DATA SUPPLIED Start Marker

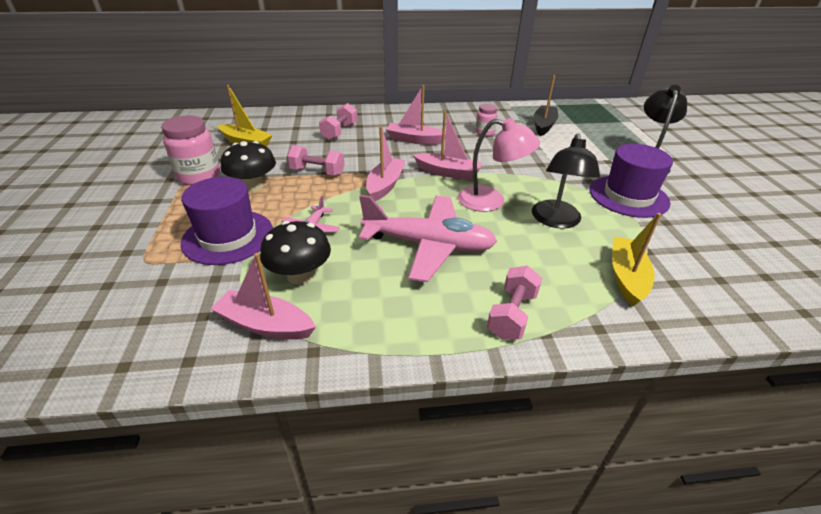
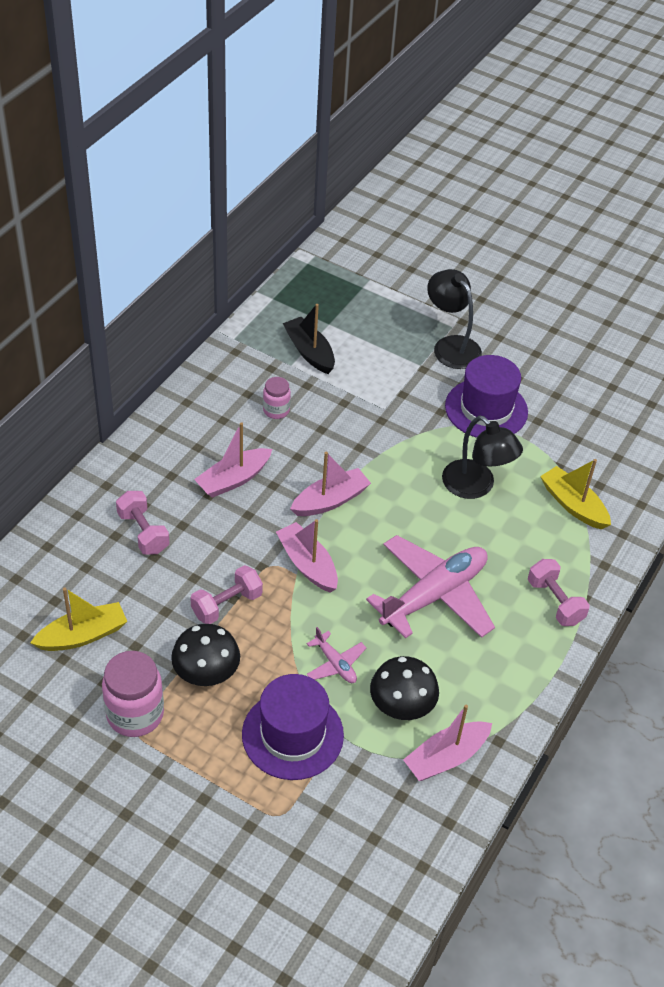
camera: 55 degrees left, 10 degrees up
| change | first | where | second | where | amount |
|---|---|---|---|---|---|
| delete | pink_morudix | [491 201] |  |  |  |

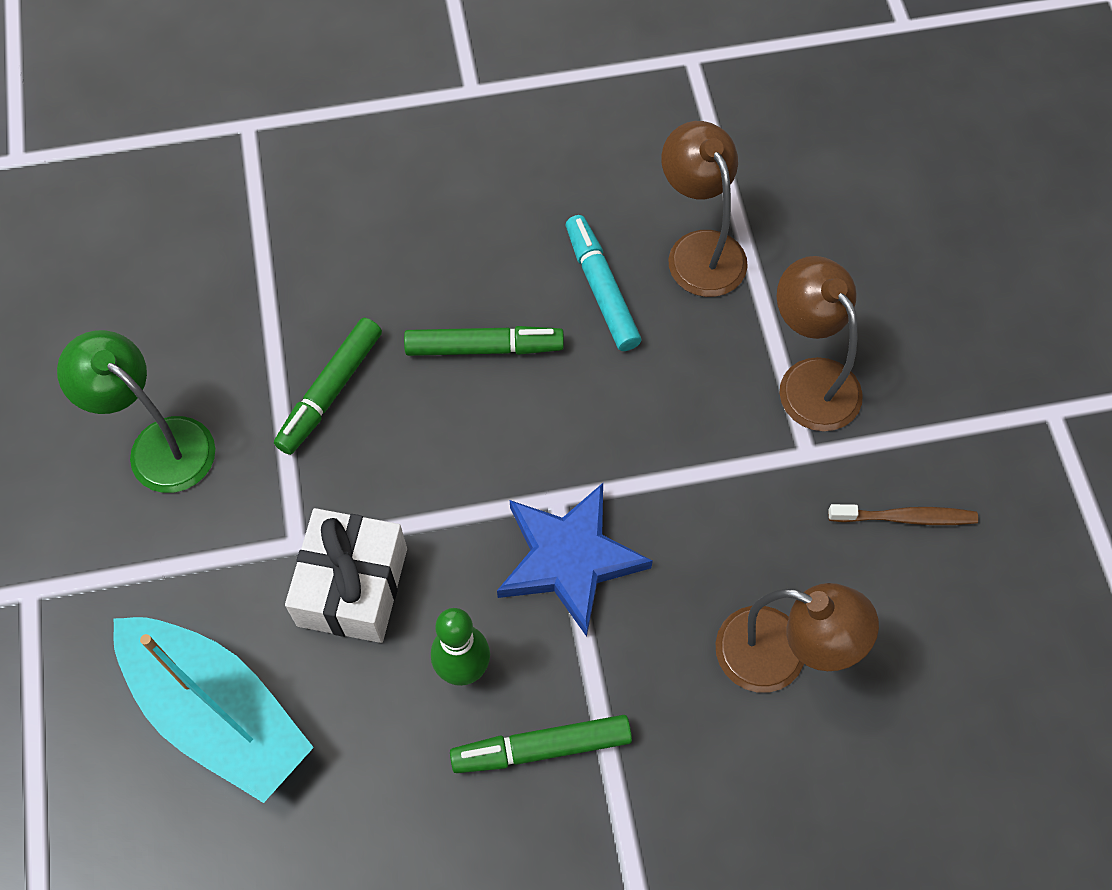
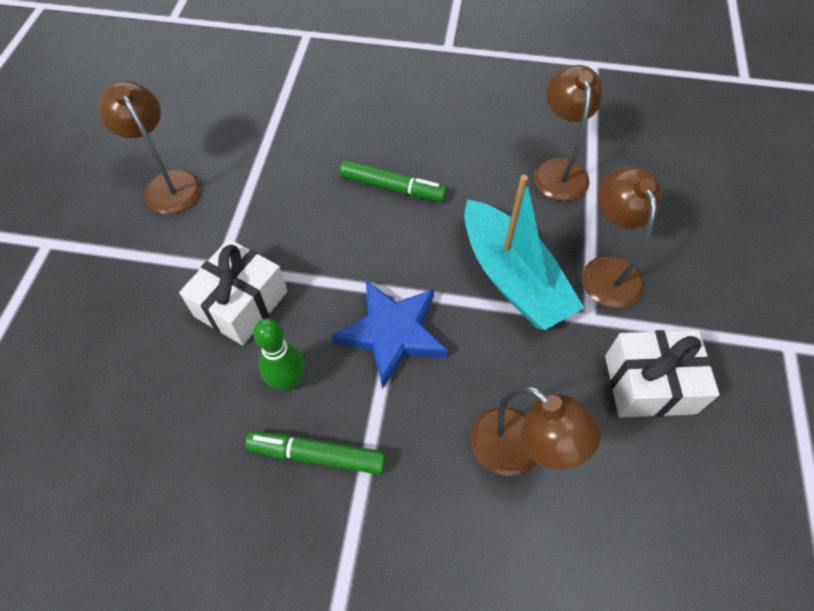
camera: 20 degrees right, 5 degrees down
| change | first | where | second | where | amount |
|---|---|---|---|---|---|
| recolor | green_morudix | [159 444] | brown_morudix | [168 184] |  |
| move |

DATA SUPPLIED End Marker

THE TASK | What you return must match the entries above exactly, apart from the pictures, which are left out.

REPLY |
camera: 55 degrees left, 10 degrees up
| change | first | where | second | where | amount |
|---|---|---|---|---|---|
| delete | pink_morudix | [491 201] |  |  |  |

camera: 20 degrees right, 5 degrees down
| change | first | where | second | where | amount |
|---|---|---|---|---|---|
| recolor | green_morudix | [159 444] | brown_morudix | [168 184] |  |
| move |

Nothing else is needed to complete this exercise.